(Material for this task begins)

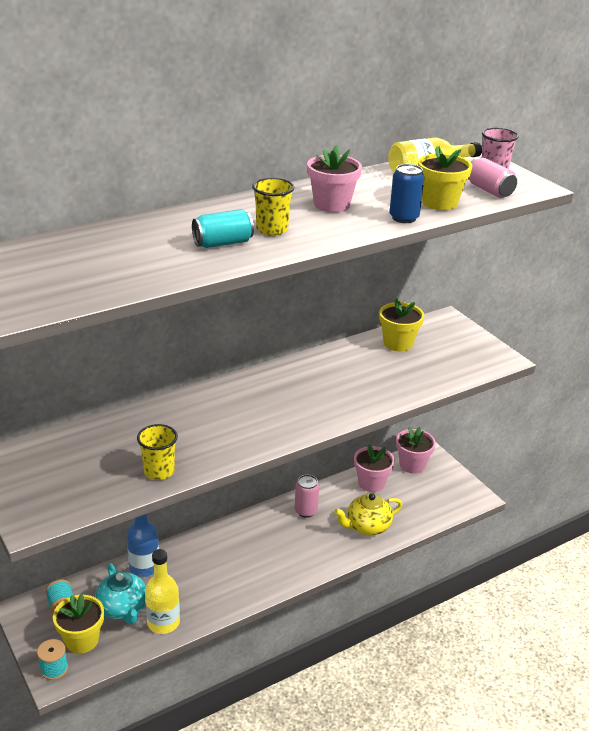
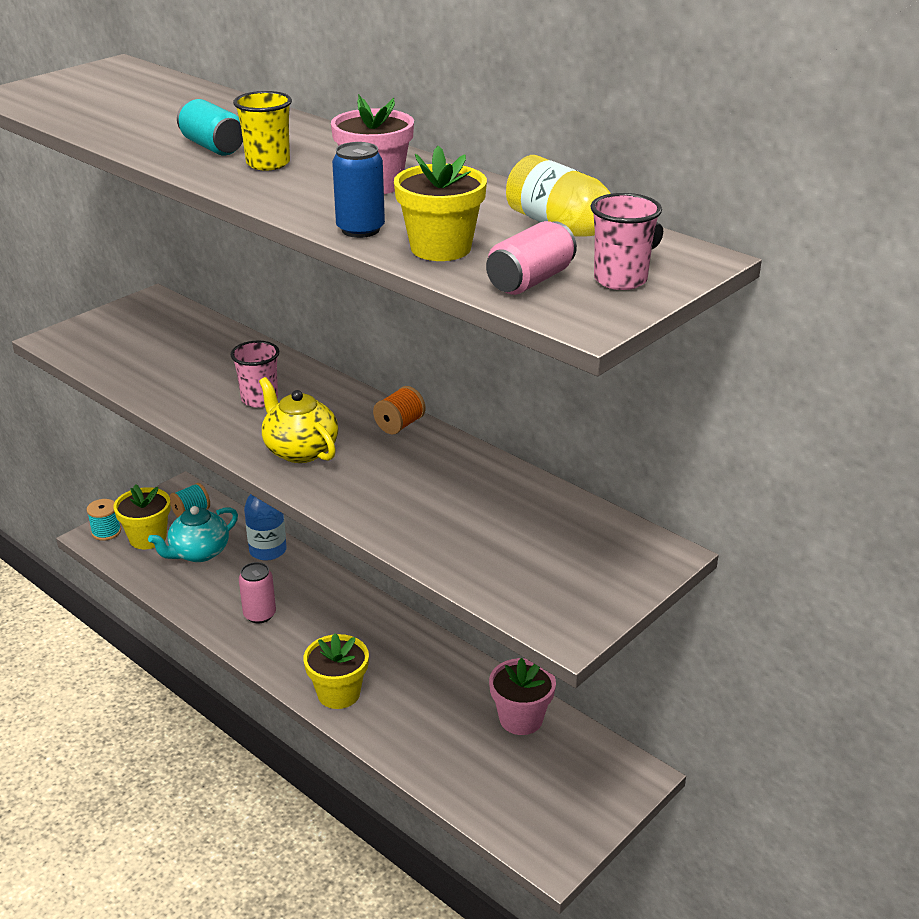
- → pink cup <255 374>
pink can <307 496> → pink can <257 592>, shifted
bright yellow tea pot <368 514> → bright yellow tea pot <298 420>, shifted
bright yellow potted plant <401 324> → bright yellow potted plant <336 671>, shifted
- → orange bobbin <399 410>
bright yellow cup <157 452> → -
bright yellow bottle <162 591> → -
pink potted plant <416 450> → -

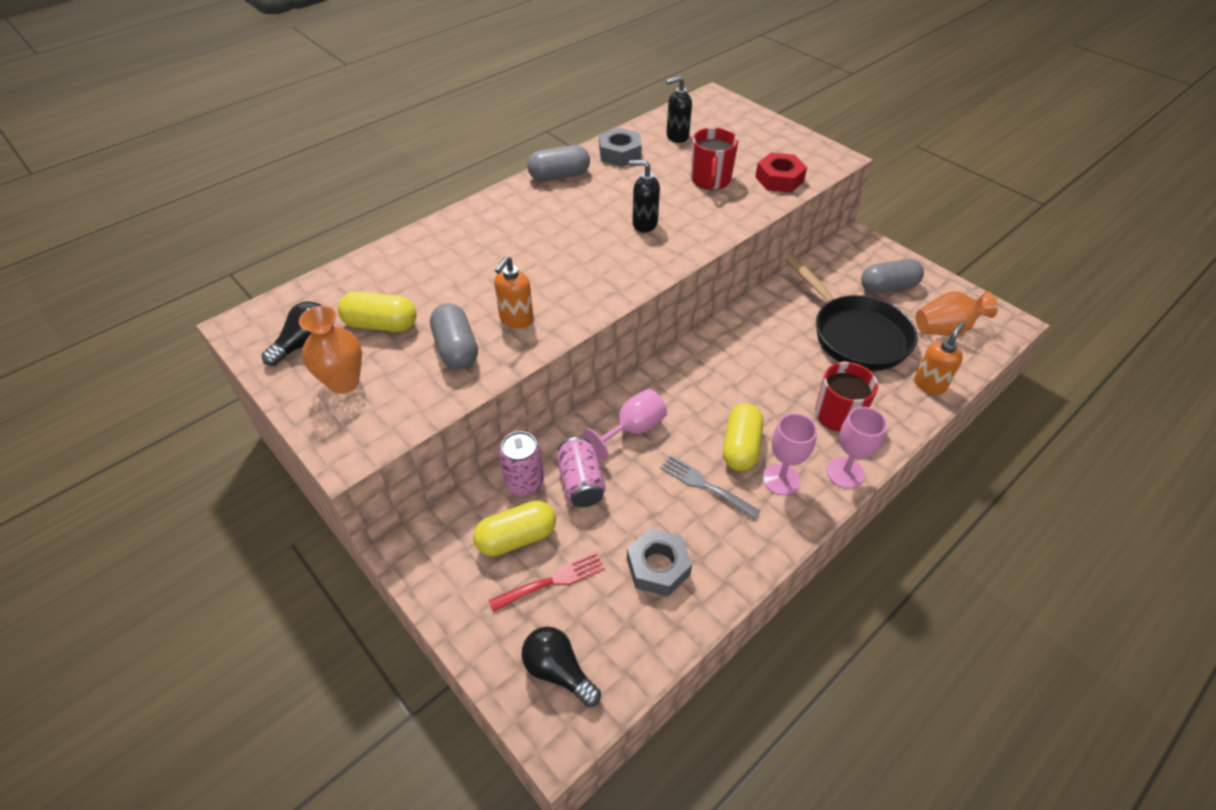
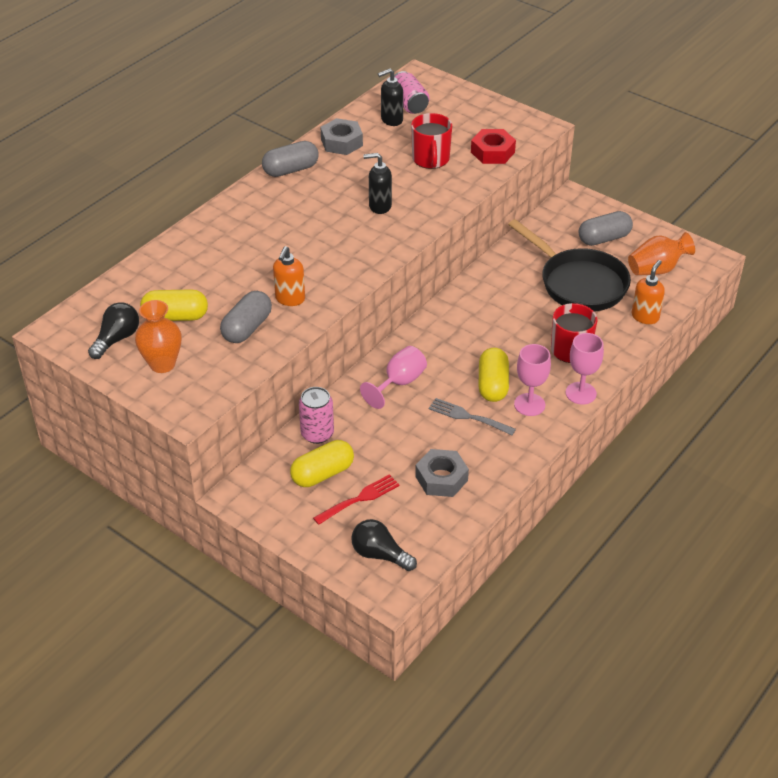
ash-grey pill <454 336> → ash-grey pill <246 317>, 60 degrees clockwise
pink can <581 472> → pink can <411 92>, shifted

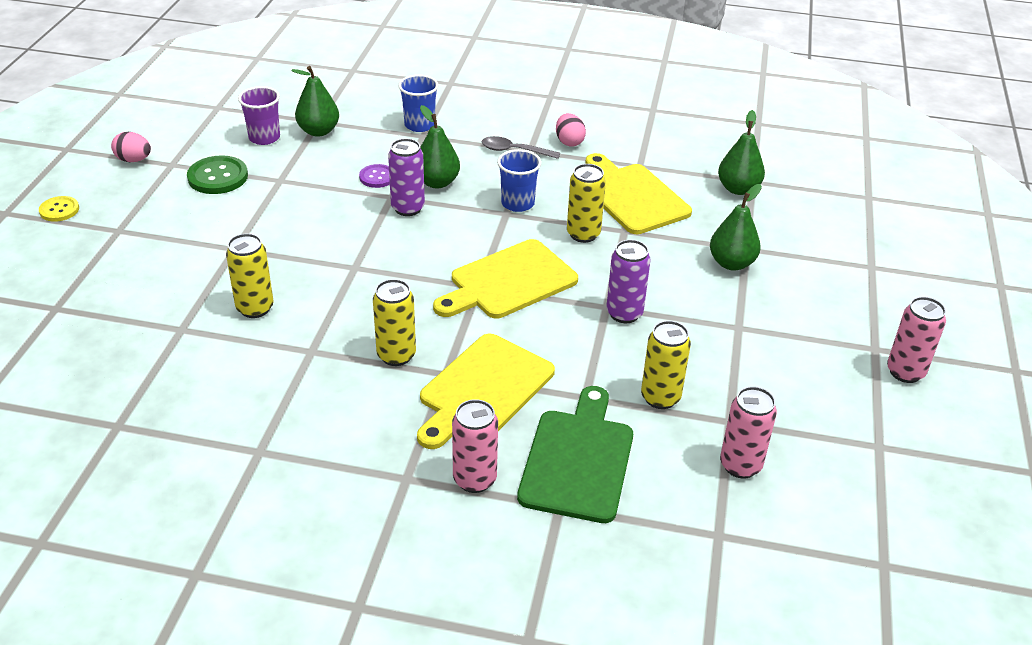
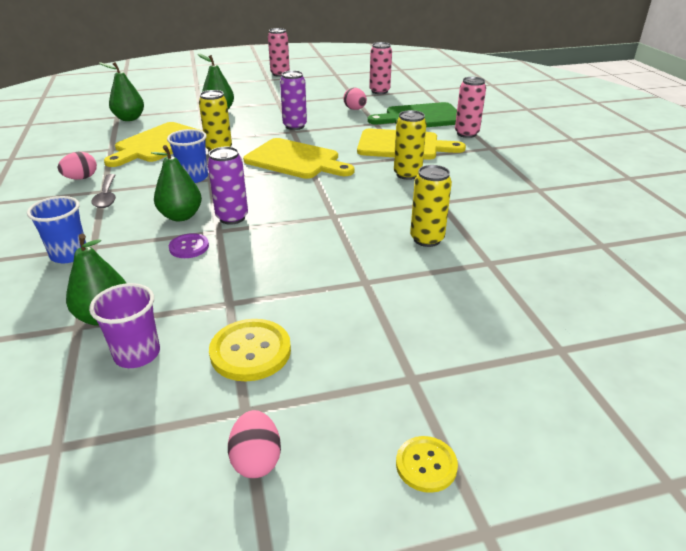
emerald sewing button <217 174> → bright yellow sewing button <250 350>
bright yellow can <666 365> → pink egg shape <355 99>

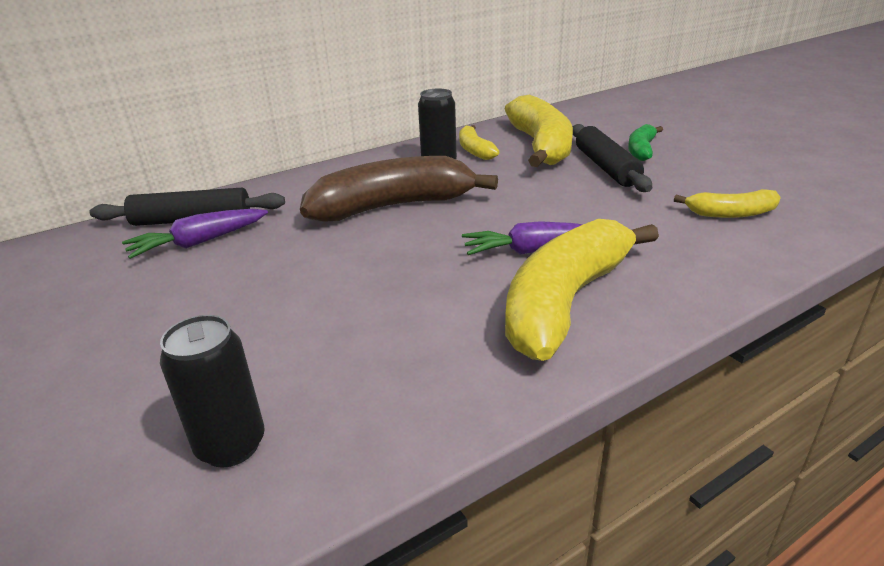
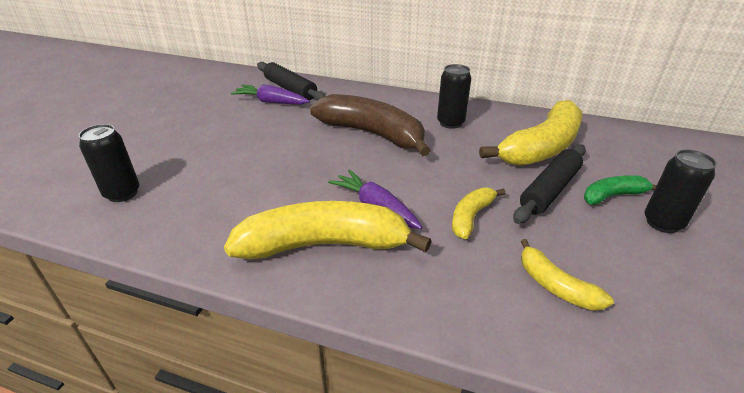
bright yellow toy banana <479 142> → bright yellow toy banana <478 213>, shifted
- → black can <681 191>

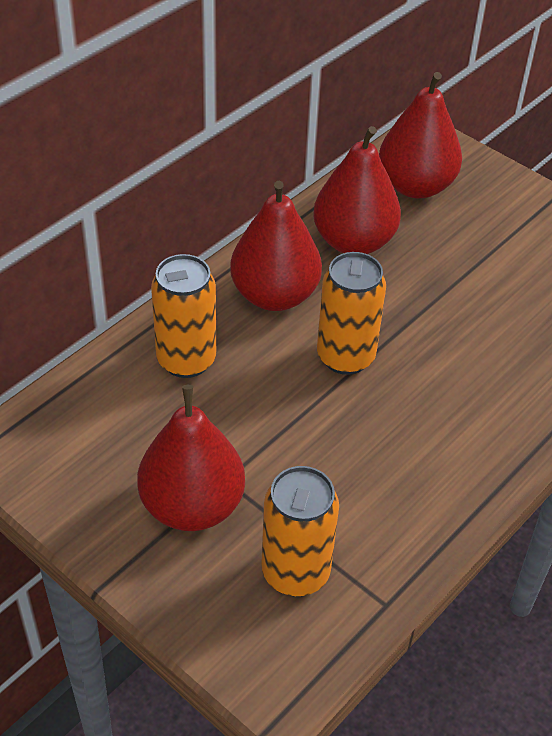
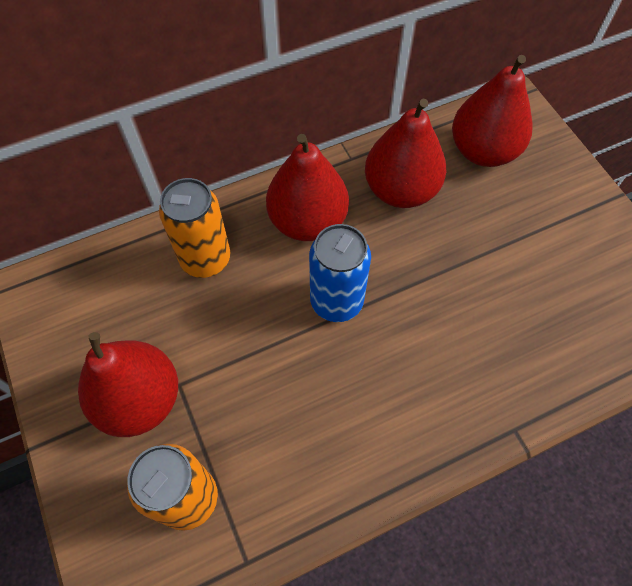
orange can <351 313> → blue can <340 273>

(Material for this task ends)

• [Task brief] Give the entries again word for word, but skip the pictures.

• [Task answer]
- → pink cup <255 374>
pink can <307 496> → pink can <257 592>, shifted
bright yellow tea pot <368 514> → bright yellow tea pot <298 420>, shifted
bright yellow potted plant <401 324> → bright yellow potted plant <336 671>, shifted
- → orange bobbin <399 410>
bright yellow cup <157 452> → -
bright yellow bottle <162 591> → -
pink potted plant <416 450> → -

ash-grey pill <454 336> → ash-grey pill <246 317>, 60 degrees clockwise
pink can <581 472> → pink can <411 92>, shifted

emerald sewing button <217 174> → bright yellow sewing button <250 350>
bright yellow can <666 365> → pink egg shape <355 99>

bright yellow toy banana <479 142> → bright yellow toy banana <478 213>, shifted
- → black can <681 191>

orange can <351 313> → blue can <340 273>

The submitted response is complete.